→ Aim of the exercise: Restate the records word for word. Include no pictures.

→ Records supplied:
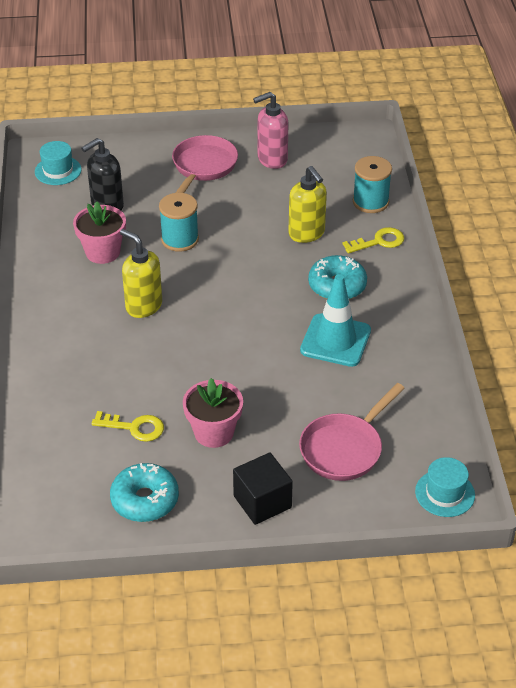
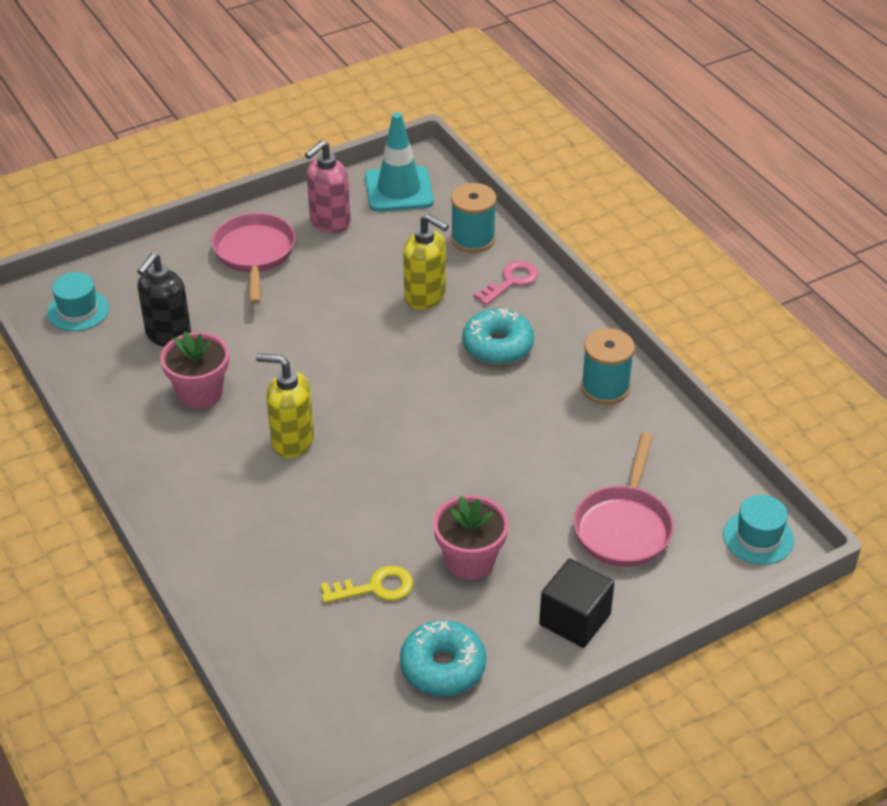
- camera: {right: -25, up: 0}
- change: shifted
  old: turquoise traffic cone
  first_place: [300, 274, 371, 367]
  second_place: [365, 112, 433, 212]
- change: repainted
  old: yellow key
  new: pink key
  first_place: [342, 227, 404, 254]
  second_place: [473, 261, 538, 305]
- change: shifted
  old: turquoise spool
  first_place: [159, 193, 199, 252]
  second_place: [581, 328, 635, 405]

→ The answer:
- camera: {right: -25, up: 0}
- change: shifted
  old: turquoise traffic cone
  first_place: [300, 274, 371, 367]
  second_place: [365, 112, 433, 212]
- change: repainted
  old: yellow key
  new: pink key
  first_place: [342, 227, 404, 254]
  second_place: [473, 261, 538, 305]
- change: shifted
  old: turquoise spool
  first_place: [159, 193, 199, 252]
  second_place: [581, 328, 635, 405]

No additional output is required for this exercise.